• Recorded data:
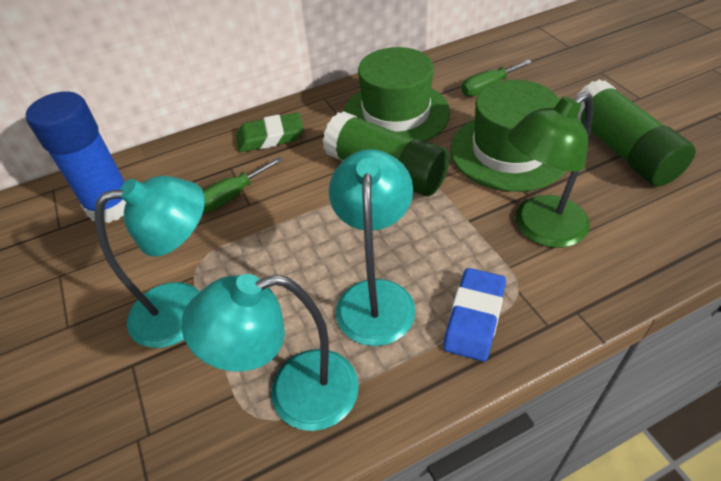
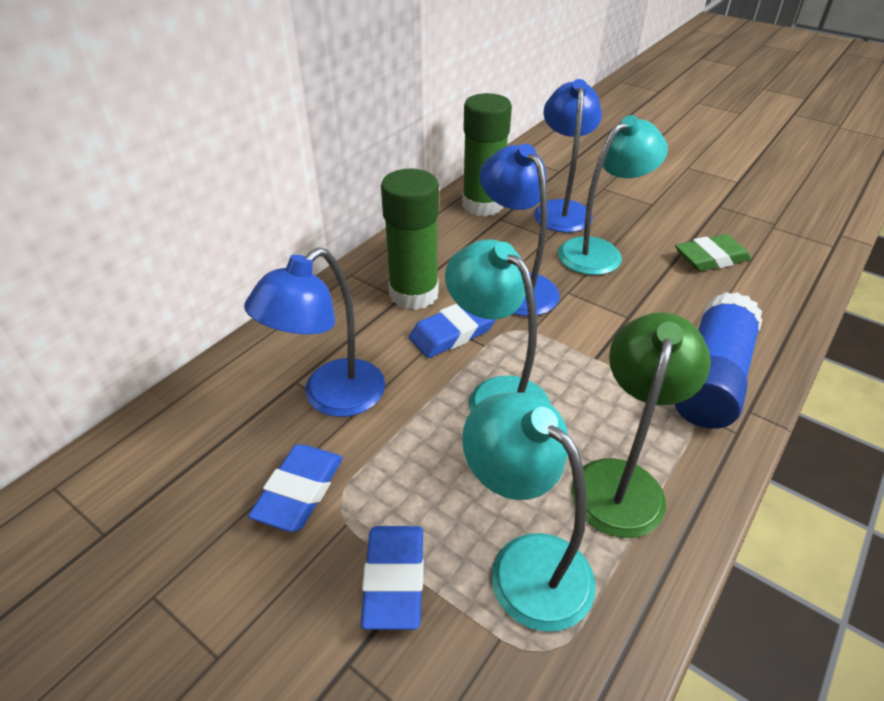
blue eraser: 1 -> 3
blue lamp: 0 -> 3
green hat: 2 -> 0
green screwdriver: 2 -> 0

• Aim of the task:
Return all the lines above exactly; none of the pictures should appear.

• Output:
blue eraser: 1 -> 3
blue lamp: 0 -> 3
green hat: 2 -> 0
green screwdriver: 2 -> 0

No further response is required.